══ Source data ══
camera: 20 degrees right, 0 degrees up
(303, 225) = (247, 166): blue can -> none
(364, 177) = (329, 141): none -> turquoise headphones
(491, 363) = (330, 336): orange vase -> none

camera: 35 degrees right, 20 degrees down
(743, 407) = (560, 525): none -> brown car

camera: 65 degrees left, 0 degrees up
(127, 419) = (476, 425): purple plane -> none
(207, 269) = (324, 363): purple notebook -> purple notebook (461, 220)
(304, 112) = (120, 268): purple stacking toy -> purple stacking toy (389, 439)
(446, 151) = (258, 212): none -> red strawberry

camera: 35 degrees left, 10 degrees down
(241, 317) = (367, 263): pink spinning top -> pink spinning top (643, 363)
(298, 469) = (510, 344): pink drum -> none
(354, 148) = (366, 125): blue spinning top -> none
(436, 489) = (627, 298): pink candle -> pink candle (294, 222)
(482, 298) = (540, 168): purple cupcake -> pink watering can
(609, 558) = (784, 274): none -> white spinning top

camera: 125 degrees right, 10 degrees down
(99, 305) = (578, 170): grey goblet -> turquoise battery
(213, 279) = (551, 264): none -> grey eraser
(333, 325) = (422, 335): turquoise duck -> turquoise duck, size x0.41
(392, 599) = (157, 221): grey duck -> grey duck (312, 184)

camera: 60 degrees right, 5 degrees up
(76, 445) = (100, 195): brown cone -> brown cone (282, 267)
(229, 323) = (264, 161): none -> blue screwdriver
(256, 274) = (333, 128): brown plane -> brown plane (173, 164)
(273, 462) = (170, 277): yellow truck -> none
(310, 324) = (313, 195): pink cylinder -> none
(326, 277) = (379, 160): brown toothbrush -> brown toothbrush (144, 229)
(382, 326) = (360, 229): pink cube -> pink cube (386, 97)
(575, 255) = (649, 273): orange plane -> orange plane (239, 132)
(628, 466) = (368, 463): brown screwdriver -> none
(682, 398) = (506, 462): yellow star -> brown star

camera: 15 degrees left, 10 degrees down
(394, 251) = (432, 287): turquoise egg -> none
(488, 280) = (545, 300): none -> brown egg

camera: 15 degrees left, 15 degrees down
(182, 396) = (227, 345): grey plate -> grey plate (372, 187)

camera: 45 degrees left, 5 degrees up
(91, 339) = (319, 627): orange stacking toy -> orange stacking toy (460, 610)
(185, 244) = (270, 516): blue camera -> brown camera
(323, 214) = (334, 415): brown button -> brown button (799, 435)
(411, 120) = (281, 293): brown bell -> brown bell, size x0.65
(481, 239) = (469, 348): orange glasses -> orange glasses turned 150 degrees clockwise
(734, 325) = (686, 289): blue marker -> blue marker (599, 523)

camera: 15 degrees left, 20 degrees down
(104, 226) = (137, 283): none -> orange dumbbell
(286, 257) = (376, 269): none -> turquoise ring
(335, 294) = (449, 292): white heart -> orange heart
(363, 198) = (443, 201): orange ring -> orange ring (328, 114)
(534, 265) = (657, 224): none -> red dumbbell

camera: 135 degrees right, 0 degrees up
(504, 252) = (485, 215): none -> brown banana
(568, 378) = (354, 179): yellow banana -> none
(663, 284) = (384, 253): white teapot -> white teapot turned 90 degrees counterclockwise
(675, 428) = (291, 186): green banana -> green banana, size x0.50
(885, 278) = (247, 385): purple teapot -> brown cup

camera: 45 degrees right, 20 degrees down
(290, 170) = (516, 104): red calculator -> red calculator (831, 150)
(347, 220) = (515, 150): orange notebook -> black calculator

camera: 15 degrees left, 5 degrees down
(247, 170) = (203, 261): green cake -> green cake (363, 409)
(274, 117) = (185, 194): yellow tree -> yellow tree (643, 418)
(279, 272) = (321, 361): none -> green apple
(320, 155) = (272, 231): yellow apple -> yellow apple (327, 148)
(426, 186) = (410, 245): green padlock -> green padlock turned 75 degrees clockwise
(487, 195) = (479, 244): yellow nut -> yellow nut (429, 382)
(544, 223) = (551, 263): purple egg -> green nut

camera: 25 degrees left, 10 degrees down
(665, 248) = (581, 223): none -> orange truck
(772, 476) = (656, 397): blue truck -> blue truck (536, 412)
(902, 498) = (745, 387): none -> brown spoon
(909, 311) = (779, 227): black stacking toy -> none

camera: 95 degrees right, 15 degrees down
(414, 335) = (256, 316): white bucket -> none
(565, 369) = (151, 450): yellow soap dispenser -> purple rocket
═══
▶ [What the task requires]:
Copy out each entry precisely. Leave nothing out.

▶ [Response to this task]:
camera: 20 degrees right, 0 degrees up
(303, 225) = (247, 166): blue can -> none
(364, 177) = (329, 141): none -> turquoise headphones
(491, 363) = (330, 336): orange vase -> none

camera: 35 degrees right, 20 degrees down
(743, 407) = (560, 525): none -> brown car

camera: 65 degrees left, 0 degrees up
(127, 419) = (476, 425): purple plane -> none
(207, 269) = (324, 363): purple notebook -> purple notebook (461, 220)
(304, 112) = (120, 268): purple stacking toy -> purple stacking toy (389, 439)
(446, 151) = (258, 212): none -> red strawberry

camera: 35 degrees left, 10 degrees down
(241, 317) = (367, 263): pink spinning top -> pink spinning top (643, 363)
(298, 469) = (510, 344): pink drum -> none
(354, 148) = (366, 125): blue spinning top -> none
(436, 489) = (627, 298): pink candle -> pink candle (294, 222)
(482, 298) = (540, 168): purple cupcake -> pink watering can
(609, 558) = (784, 274): none -> white spinning top

camera: 125 degrees right, 10 degrees down
(99, 305) = (578, 170): grey goblet -> turquoise battery
(213, 279) = (551, 264): none -> grey eraser
(333, 325) = (422, 335): turquoise duck -> turquoise duck, size x0.41
(392, 599) = (157, 221): grey duck -> grey duck (312, 184)

camera: 60 degrees right, 5 degrees up
(76, 445) = (100, 195): brown cone -> brown cone (282, 267)
(229, 323) = (264, 161): none -> blue screwdriver
(256, 274) = (333, 128): brown plane -> brown plane (173, 164)
(273, 462) = (170, 277): yellow truck -> none
(310, 324) = (313, 195): pink cylinder -> none
(326, 277) = (379, 160): brown toothbrush -> brown toothbrush (144, 229)
(382, 326) = (360, 229): pink cube -> pink cube (386, 97)
(575, 255) = (649, 273): orange plane -> orange plane (239, 132)
(628, 466) = (368, 463): brown screwdriver -> none
(682, 398) = (506, 462): yellow star -> brown star

camera: 15 degrees left, 10 degrees down
(394, 251) = (432, 287): turquoise egg -> none
(488, 280) = (545, 300): none -> brown egg

camera: 15 degrees left, 15 degrees down
(182, 396) = (227, 345): grey plate -> grey plate (372, 187)

camera: 45 degrees left, 5 degrees up
(91, 339) = (319, 627): orange stacking toy -> orange stacking toy (460, 610)
(185, 244) = (270, 516): blue camera -> brown camera
(323, 214) = (334, 415): brown button -> brown button (799, 435)
(411, 120) = (281, 293): brown bell -> brown bell, size x0.65
(481, 239) = (469, 348): orange glasses -> orange glasses turned 150 degrees clockwise
(734, 325) = (686, 289): blue marker -> blue marker (599, 523)

camera: 15 degrees left, 20 degrees down
(104, 226) = (137, 283): none -> orange dumbbell
(286, 257) = (376, 269): none -> turquoise ring
(335, 294) = (449, 292): white heart -> orange heart
(363, 198) = (443, 201): orange ring -> orange ring (328, 114)
(534, 265) = (657, 224): none -> red dumbbell

camera: 135 degrees right, 0 degrees up
(504, 252) = (485, 215): none -> brown banana
(568, 378) = (354, 179): yellow banana -> none
(663, 284) = (384, 253): white teapot -> white teapot turned 90 degrees counterclockwise
(675, 428) = (291, 186): green banana -> green banana, size x0.50
(885, 278) = (247, 385): purple teapot -> brown cup

camera: 45 degrees right, 20 degrees down
(290, 170) = (516, 104): red calculator -> red calculator (831, 150)
(347, 220) = (515, 150): orange notebook -> black calculator

camera: 15 degrees left, 5 degrees down
(247, 170) = (203, 261): green cake -> green cake (363, 409)
(274, 117) = (185, 194): yellow tree -> yellow tree (643, 418)
(279, 272) = (321, 361): none -> green apple
(320, 155) = (272, 231): yellow apple -> yellow apple (327, 148)
(426, 186) = (410, 245): green padlock -> green padlock turned 75 degrees clockwise
(487, 195) = (479, 244): yellow nut -> yellow nut (429, 382)
(544, 223) = (551, 263): purple egg -> green nut

camera: 25 degrees left, 10 degrees down
(665, 248) = (581, 223): none -> orange truck
(772, 476) = (656, 397): blue truck -> blue truck (536, 412)
(902, 498) = (745, 387): none -> brown spoon
(909, 311) = (779, 227): black stacking toy -> none

camera: 95 degrees right, 15 degrees down
(414, 335) = (256, 316): white bucket -> none
(565, 369) = (151, 450): yellow soap dispenser -> purple rocket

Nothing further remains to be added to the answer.